SOURCE INFORMATION:
○ ○ ○ ○ ○ ○ ○
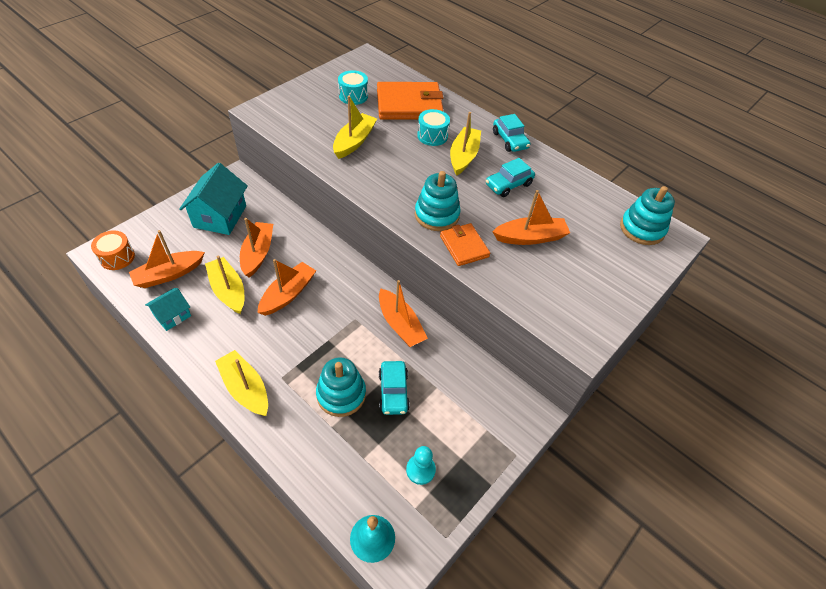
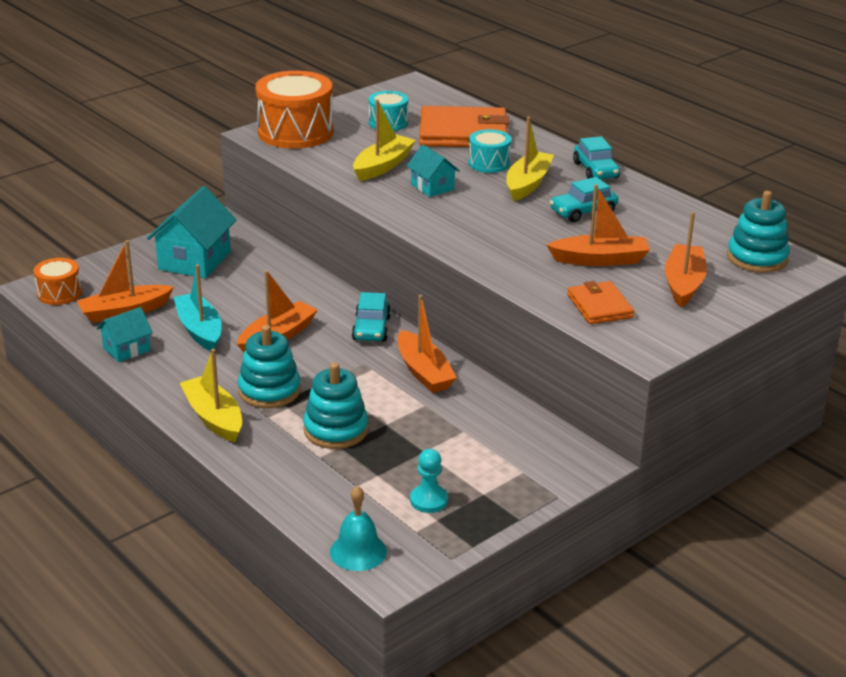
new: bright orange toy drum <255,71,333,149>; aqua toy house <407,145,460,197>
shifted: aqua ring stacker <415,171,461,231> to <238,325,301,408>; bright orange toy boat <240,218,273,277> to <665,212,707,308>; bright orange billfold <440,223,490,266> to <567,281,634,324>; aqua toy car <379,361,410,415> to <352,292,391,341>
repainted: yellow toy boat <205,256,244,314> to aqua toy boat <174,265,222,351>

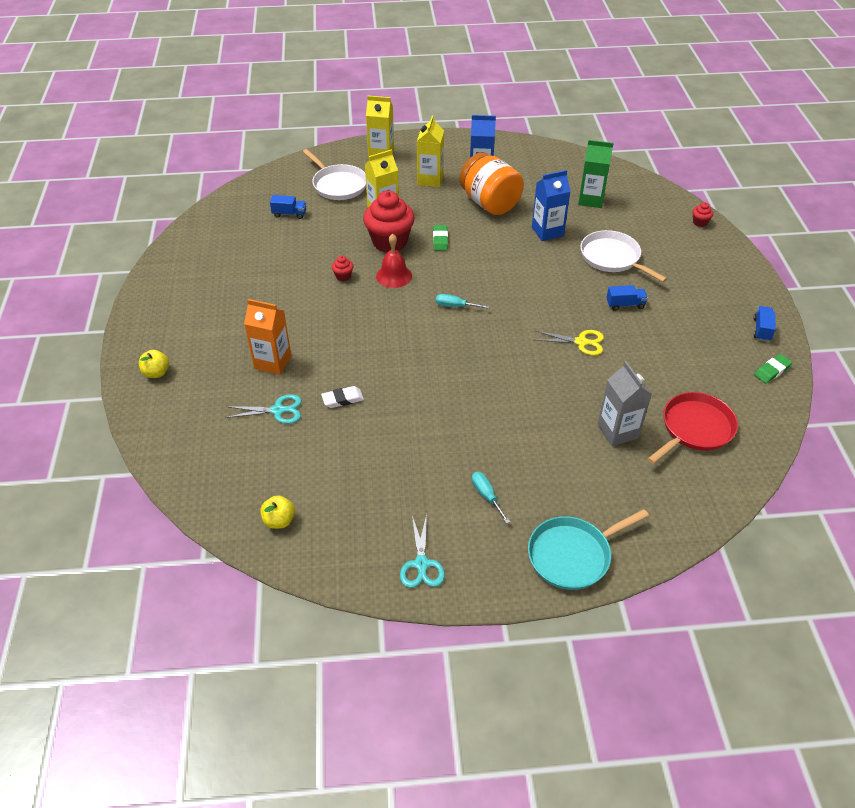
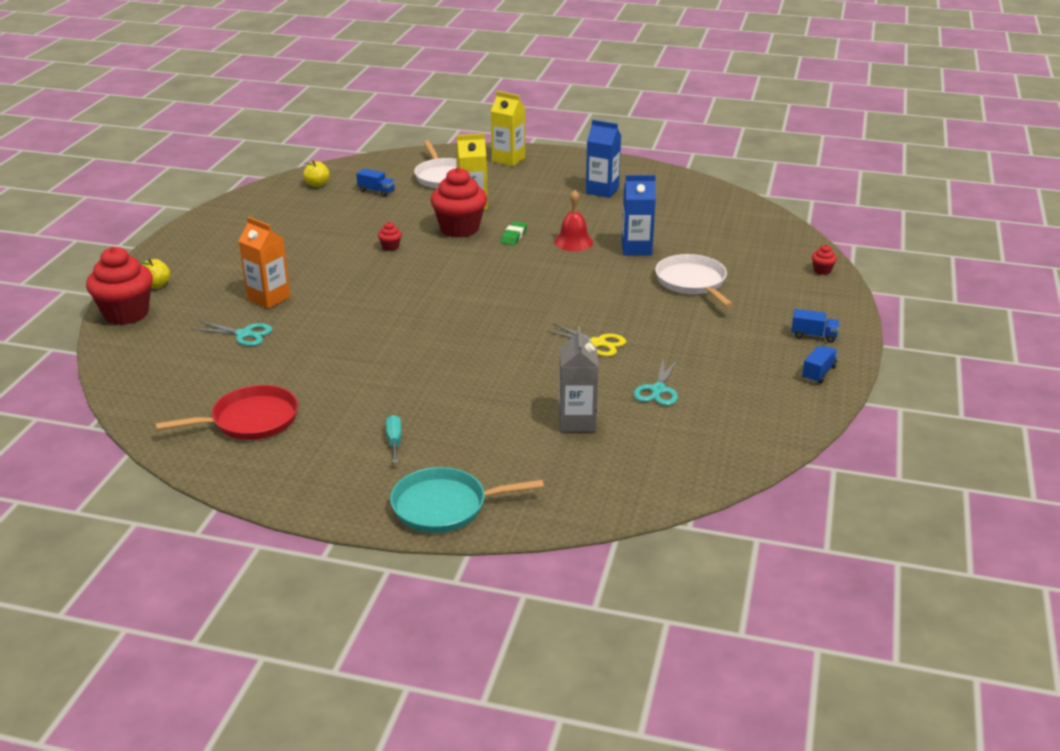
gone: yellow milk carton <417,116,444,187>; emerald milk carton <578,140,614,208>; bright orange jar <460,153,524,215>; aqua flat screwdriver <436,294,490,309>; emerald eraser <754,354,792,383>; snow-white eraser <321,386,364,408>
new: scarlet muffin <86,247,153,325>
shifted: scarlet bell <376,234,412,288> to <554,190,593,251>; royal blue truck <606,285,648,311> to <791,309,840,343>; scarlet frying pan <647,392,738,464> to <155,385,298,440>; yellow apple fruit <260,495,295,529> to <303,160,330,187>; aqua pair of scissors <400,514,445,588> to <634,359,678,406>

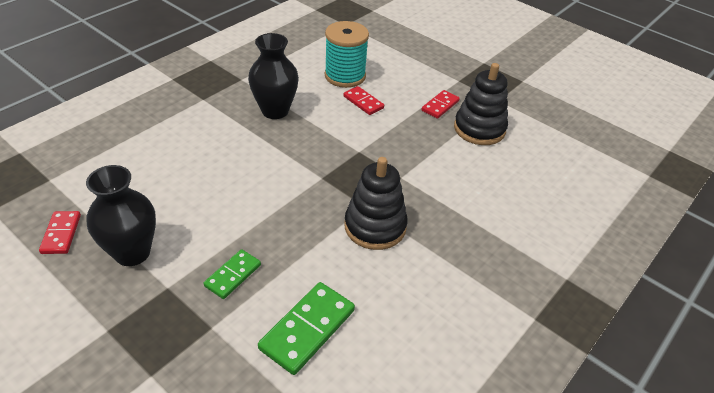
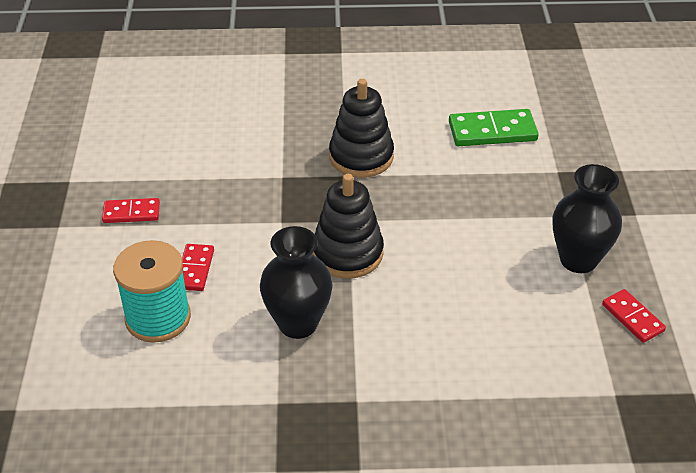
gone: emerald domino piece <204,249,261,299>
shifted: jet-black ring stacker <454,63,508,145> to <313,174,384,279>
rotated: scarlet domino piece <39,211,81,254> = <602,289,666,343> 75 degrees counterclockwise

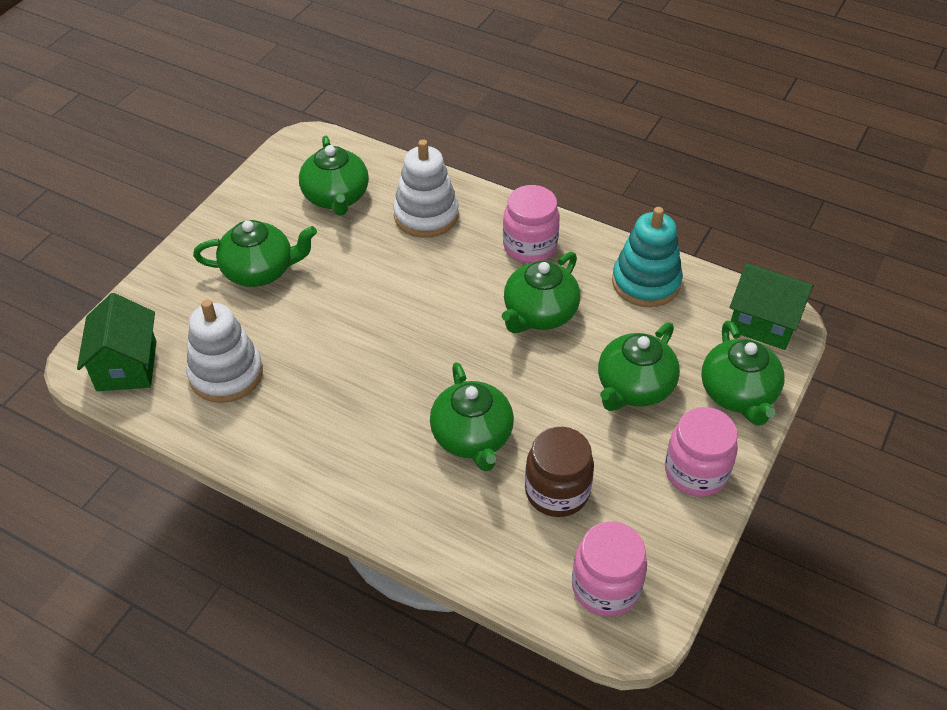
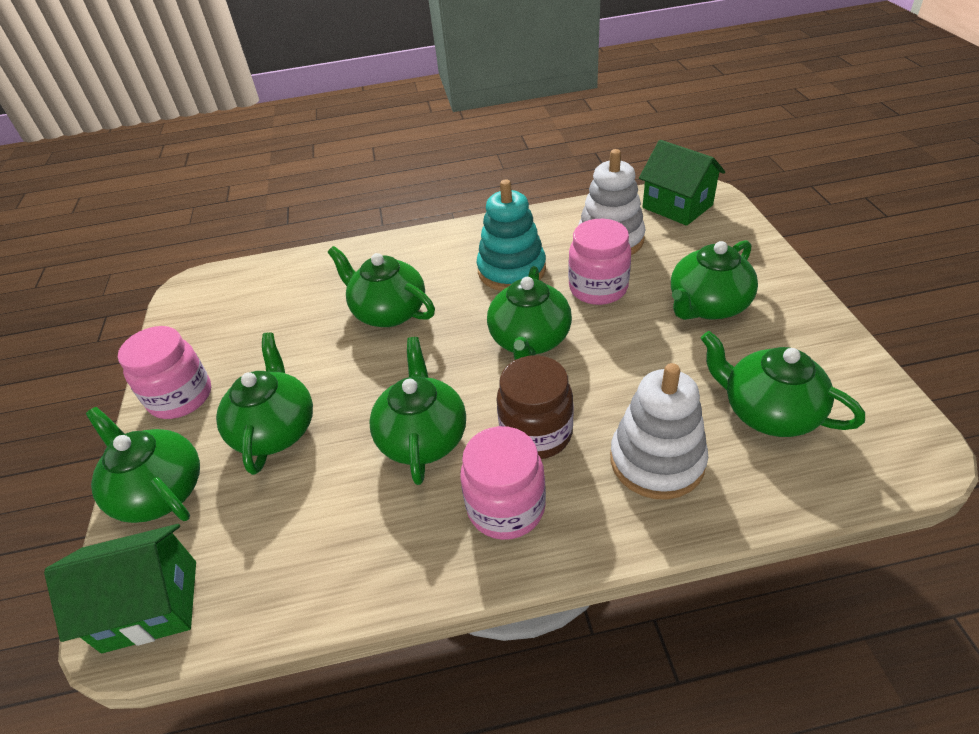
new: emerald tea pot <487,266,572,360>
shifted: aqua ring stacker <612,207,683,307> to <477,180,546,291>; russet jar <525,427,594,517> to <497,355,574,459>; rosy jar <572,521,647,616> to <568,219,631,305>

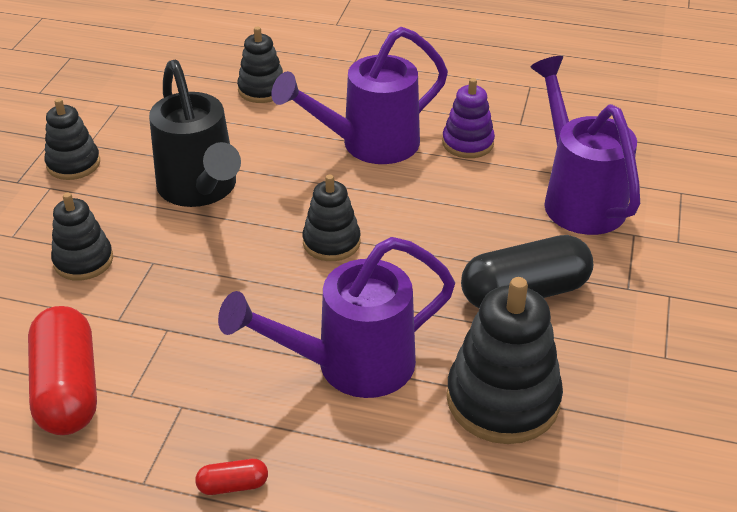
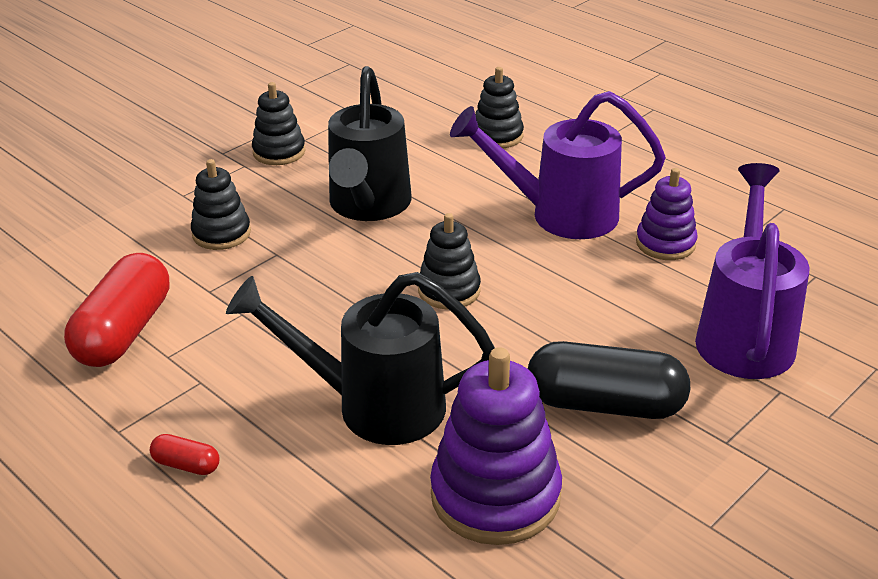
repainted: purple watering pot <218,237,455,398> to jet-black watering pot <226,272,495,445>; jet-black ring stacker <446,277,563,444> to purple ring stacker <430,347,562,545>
○ ○ ○ ○ ○ ○ ○
Please reproduce every record exactly, leaving the pictures out.

new: bright orange toy drum <255,71,333,149>; aqua toy house <407,145,460,197>
shifted: aqua ring stacker <415,171,461,231> to <238,325,301,408>; bright orange toy boat <240,218,273,277> to <665,212,707,308>; bright orange billfold <440,223,490,266> to <567,281,634,324>; aqua toy car <379,361,410,415> to <352,292,391,341>
repainted: yellow toy boat <205,256,244,314> to aqua toy boat <174,265,222,351>

gone: yellow milk carton <417,116,444,187>; emerald milk carton <578,140,614,208>; bright orange jar <460,153,524,215>; aqua flat screwdriver <436,294,490,309>; emerald eraser <754,354,792,383>; snow-white eraser <321,386,364,408>
new: scarlet muffin <86,247,153,325>
shifted: scarlet bell <376,234,412,288> to <554,190,593,251>; royal blue truck <606,285,648,311> to <791,309,840,343>; scarlet frying pan <647,392,738,464> to <155,385,298,440>; yellow apple fruit <260,495,295,529> to <303,160,330,187>; aqua pair of scissors <400,514,445,588> to <634,359,678,406>

gone: emerald domino piece <204,249,261,299>
shifted: jet-black ring stacker <454,63,508,145> to <313,174,384,279>
rotated: scarlet domino piece <39,211,81,254> = <602,289,666,343> 75 degrees counterclockwise

new: emerald tea pot <487,266,572,360>
shifted: aqua ring stacker <612,207,683,307> to <477,180,546,291>; russet jar <525,427,594,517> to <497,355,574,459>; rosy jar <572,521,647,616> to <568,219,631,305>

repainted: purple watering pot <218,237,455,398> to jet-black watering pot <226,272,495,445>; jet-black ring stacker <446,277,563,444> to purple ring stacker <430,347,562,545>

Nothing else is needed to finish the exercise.